DATASET EXCERPT —
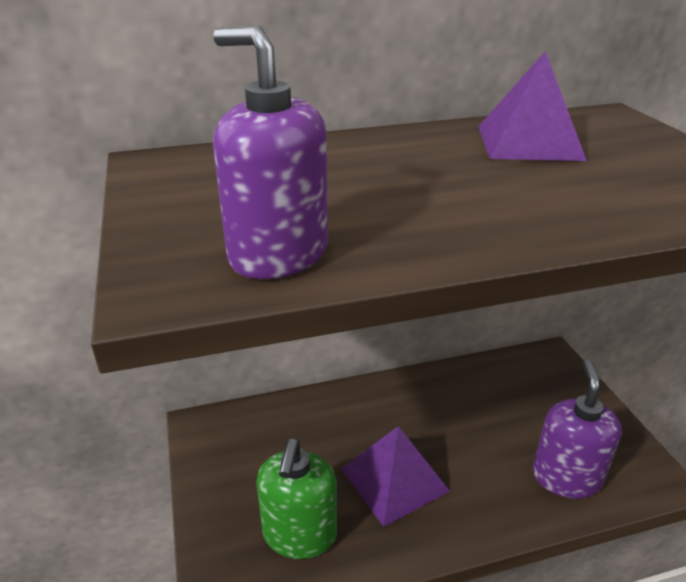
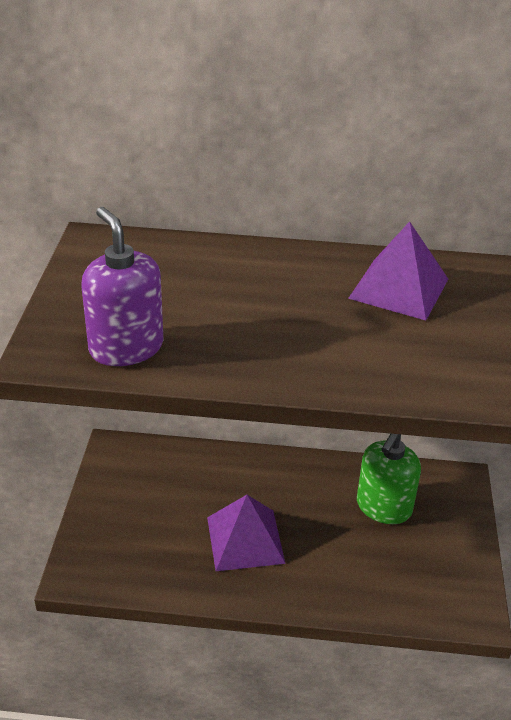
camera: 20 degrees right, 5 degrees up
(299, 534) = (149, 555): green soap dispenser -> green soap dispenser (383, 507)
(566, 477) = (393, 586): purple soap dispenser -> none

EXERCISE DIRECTIONS —
Return an exact copy of only the lines from the one with "(299, 534) = (149, 555): green" through the end of the listing above, both included.

THE COMPLETED TASK —
(299, 534) = (149, 555): green soap dispenser -> green soap dispenser (383, 507)
(566, 477) = (393, 586): purple soap dispenser -> none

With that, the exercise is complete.